## WHAT IS BEING ASKED
In the entries below, how many lines hold the string "pink"? Answer with the number only.

## DATA TO PROCESS
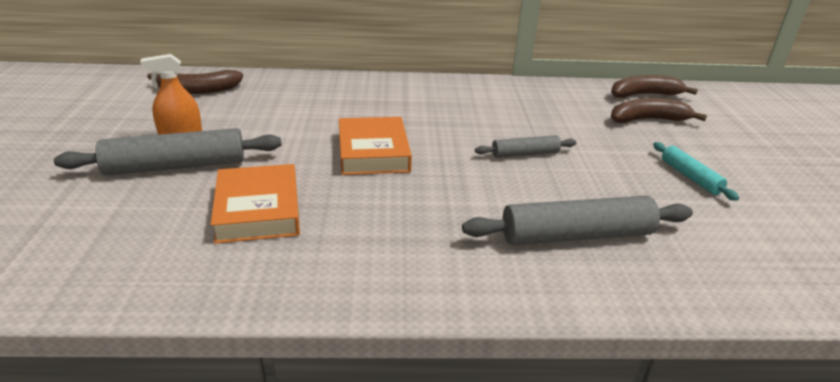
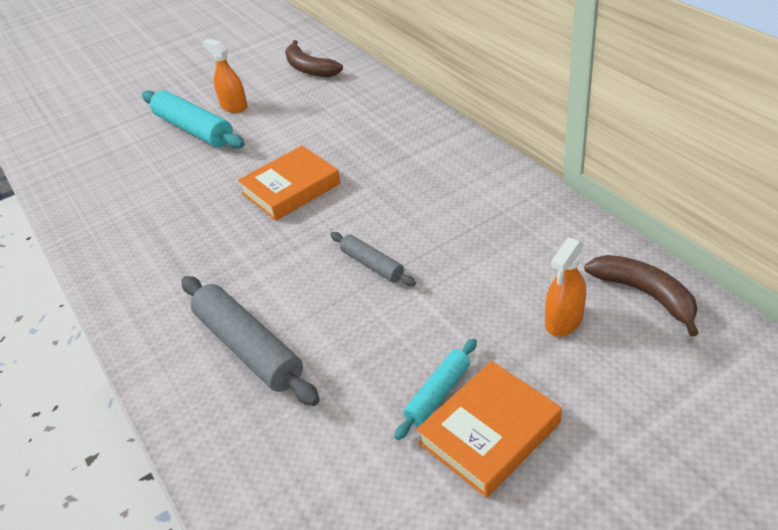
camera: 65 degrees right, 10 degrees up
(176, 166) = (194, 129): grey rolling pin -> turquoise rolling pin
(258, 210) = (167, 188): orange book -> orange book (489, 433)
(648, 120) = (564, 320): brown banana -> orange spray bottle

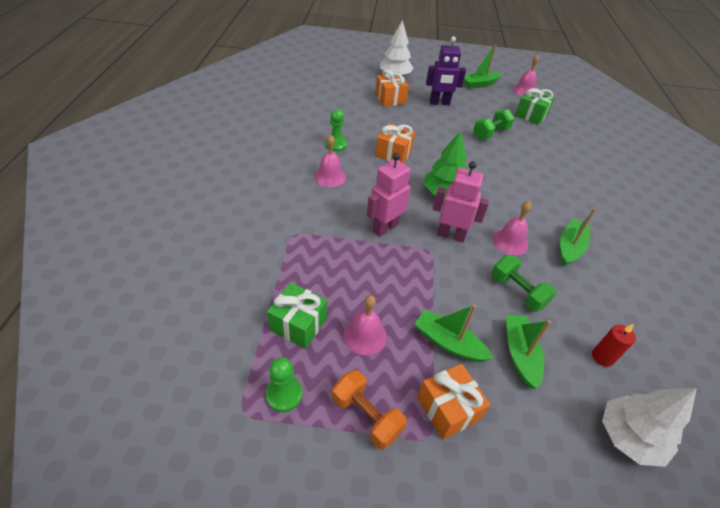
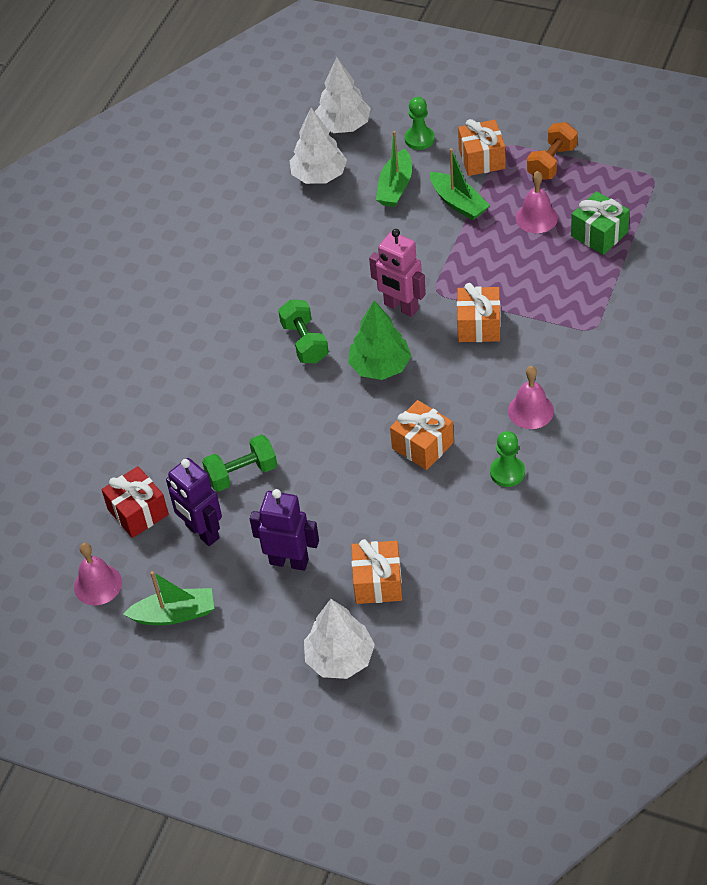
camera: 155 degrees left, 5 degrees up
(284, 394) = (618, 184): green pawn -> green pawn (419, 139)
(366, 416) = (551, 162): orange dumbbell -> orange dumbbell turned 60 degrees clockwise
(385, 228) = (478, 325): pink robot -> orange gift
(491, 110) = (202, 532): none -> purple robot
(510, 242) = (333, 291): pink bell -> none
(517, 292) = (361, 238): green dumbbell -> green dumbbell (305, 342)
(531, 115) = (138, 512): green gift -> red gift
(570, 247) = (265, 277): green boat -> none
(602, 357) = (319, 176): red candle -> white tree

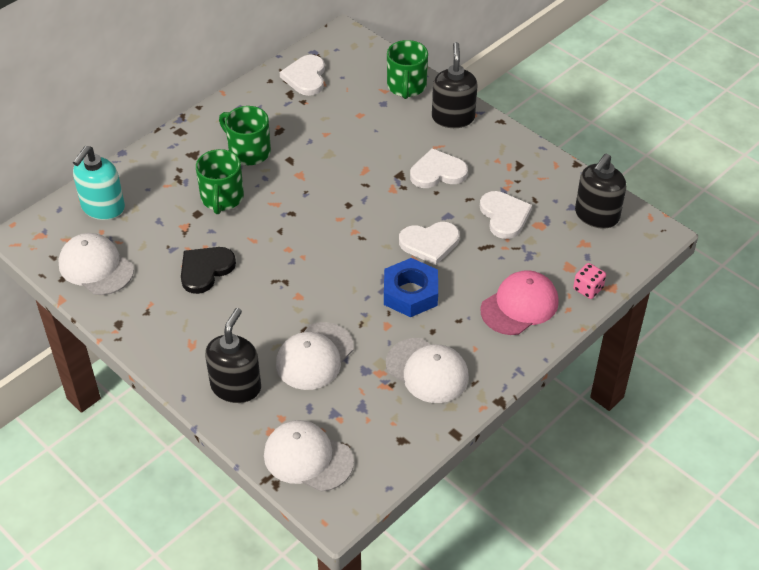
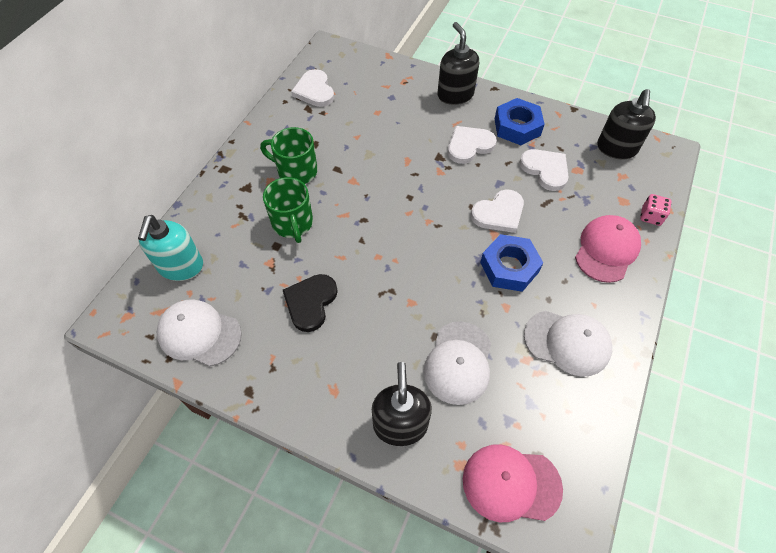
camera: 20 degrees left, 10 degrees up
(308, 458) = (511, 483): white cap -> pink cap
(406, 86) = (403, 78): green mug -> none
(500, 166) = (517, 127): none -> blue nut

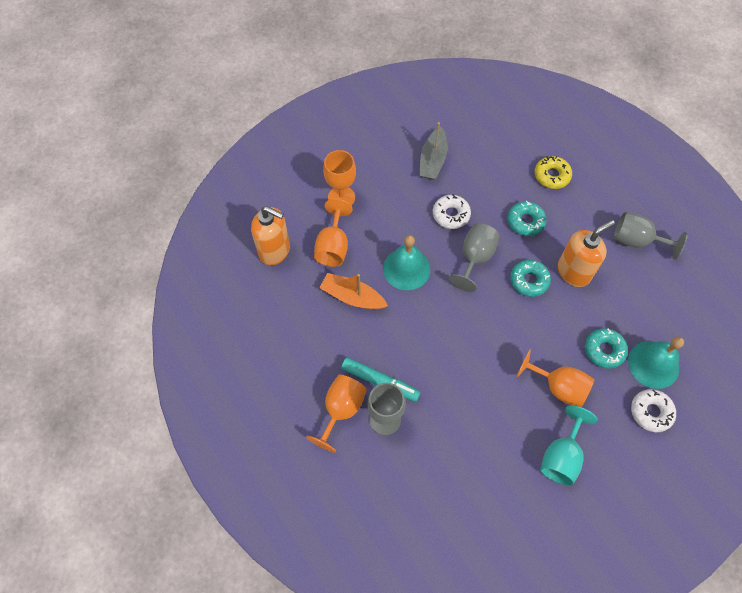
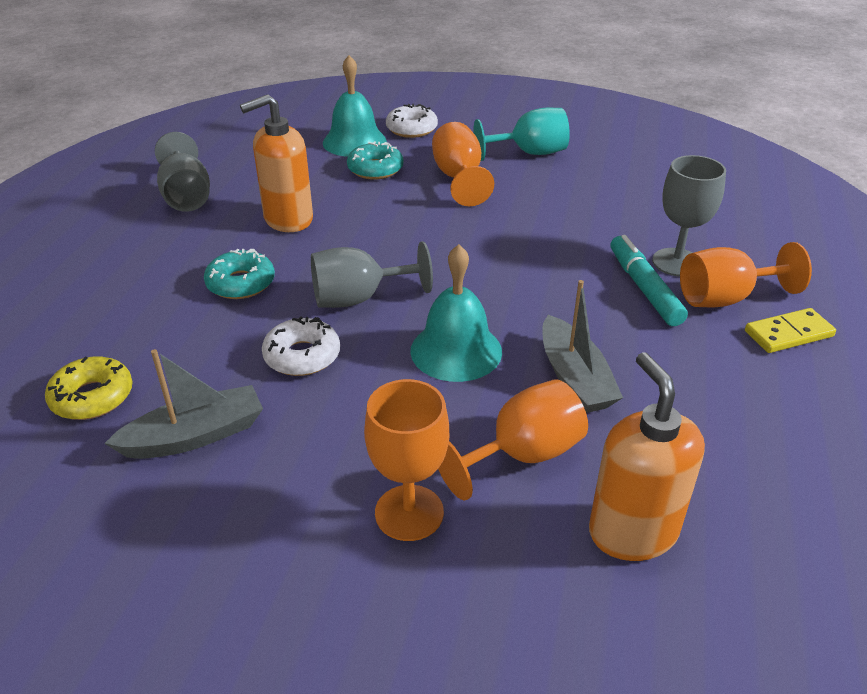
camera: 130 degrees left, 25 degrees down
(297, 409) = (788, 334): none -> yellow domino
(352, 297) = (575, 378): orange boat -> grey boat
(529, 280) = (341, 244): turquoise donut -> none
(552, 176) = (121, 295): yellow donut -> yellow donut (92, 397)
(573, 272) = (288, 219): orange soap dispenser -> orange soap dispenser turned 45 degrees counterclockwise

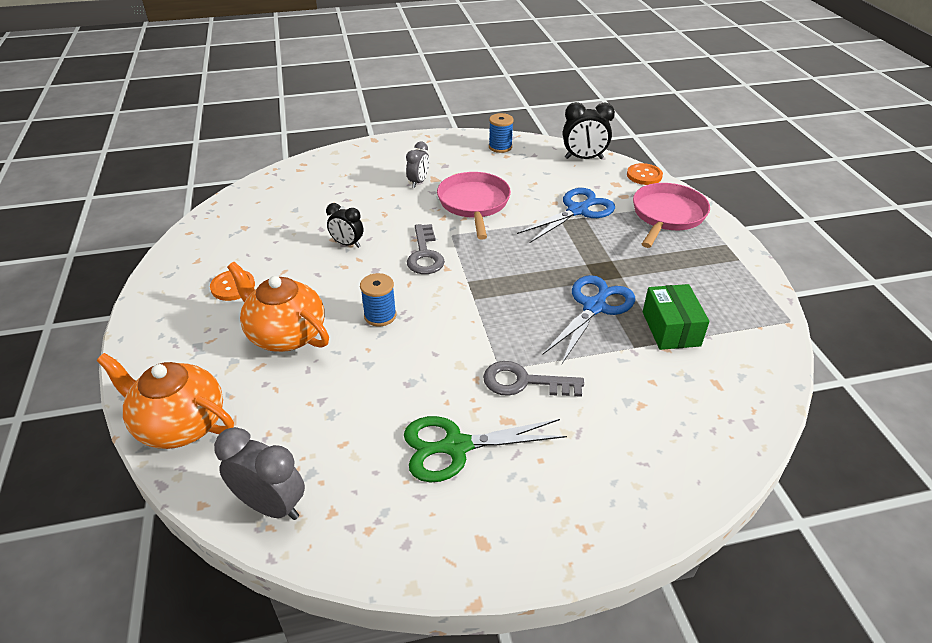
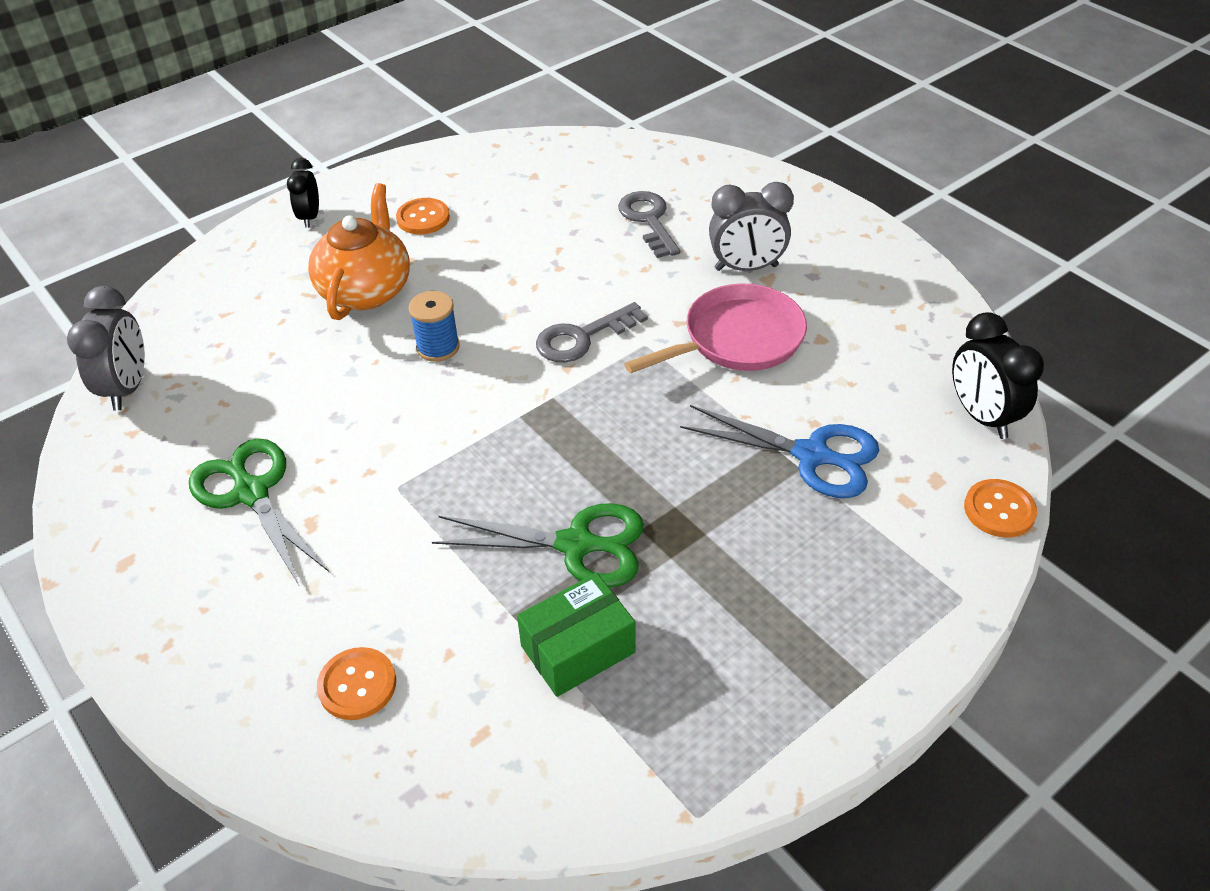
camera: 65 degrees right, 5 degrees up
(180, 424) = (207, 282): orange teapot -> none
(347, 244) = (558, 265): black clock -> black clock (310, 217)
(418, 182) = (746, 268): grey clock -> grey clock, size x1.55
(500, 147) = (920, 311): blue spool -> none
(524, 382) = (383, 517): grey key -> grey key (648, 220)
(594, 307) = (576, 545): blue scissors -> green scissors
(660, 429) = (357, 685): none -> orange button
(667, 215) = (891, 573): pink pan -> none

## RESPONSE AREA
4